**WHAT TO WORK ON**. Revise the listing from its first line through the line containing "orange square: rotated" by replacing "yellow hexagon" with "green triangle", leaving everything else unchanged.

**EXERCISE INPUTS**.
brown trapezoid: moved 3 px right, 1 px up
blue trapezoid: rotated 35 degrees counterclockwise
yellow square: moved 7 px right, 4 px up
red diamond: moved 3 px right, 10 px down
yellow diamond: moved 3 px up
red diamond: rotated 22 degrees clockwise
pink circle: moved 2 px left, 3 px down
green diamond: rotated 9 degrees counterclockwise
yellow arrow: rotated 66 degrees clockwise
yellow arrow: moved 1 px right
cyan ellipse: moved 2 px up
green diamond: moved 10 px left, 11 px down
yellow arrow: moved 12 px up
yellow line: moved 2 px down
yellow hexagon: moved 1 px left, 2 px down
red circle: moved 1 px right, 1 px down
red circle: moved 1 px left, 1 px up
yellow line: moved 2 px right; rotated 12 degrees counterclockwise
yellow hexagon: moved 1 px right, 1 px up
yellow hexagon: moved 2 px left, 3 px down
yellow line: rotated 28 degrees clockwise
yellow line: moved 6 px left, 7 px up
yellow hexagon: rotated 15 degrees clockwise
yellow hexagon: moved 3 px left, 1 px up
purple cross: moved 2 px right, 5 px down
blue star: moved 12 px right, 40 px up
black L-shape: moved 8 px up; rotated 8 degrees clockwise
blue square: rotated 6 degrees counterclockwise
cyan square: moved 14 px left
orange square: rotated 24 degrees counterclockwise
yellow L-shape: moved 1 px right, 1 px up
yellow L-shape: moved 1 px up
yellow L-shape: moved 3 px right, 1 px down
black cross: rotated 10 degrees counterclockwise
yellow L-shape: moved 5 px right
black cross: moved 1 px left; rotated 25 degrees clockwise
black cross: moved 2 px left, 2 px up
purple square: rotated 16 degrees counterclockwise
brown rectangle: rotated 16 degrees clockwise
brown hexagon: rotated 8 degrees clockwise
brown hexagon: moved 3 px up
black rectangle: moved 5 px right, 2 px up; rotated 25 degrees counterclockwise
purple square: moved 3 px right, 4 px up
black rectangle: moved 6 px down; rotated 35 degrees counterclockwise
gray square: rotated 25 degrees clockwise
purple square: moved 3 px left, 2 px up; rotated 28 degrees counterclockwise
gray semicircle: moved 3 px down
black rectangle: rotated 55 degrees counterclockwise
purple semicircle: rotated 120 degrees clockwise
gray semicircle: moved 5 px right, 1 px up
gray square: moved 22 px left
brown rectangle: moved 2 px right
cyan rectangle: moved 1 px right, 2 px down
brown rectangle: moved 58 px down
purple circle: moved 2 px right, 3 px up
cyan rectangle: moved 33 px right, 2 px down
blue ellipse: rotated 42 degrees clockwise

**ANSWER**.
brown trapezoid: moved 3 px right, 1 px up
blue trapezoid: rotated 35 degrees counterclockwise
yellow square: moved 7 px right, 4 px up
red diamond: moved 3 px right, 10 px down
yellow diamond: moved 3 px up
red diamond: rotated 22 degrees clockwise
pink circle: moved 2 px left, 3 px down
green diamond: rotated 9 degrees counterclockwise
yellow arrow: rotated 66 degrees clockwise
yellow arrow: moved 1 px right
cyan ellipse: moved 2 px up
green diamond: moved 10 px left, 11 px down
yellow arrow: moved 12 px up
yellow line: moved 2 px down
green triangle: moved 1 px left, 2 px down
red circle: moved 1 px right, 1 px down
red circle: moved 1 px left, 1 px up
yellow line: moved 2 px right; rotated 12 degrees counterclockwise
green triangle: moved 1 px right, 1 px up
green triangle: moved 2 px left, 3 px down
yellow line: rotated 28 degrees clockwise
yellow line: moved 6 px left, 7 px up
green triangle: rotated 15 degrees clockwise
green triangle: moved 3 px left, 1 px up
purple cross: moved 2 px right, 5 px down
blue star: moved 12 px right, 40 px up
black L-shape: moved 8 px up; rotated 8 degrees clockwise
blue square: rotated 6 degrees counterclockwise
cyan square: moved 14 px left
orange square: rotated 24 degrees counterclockwise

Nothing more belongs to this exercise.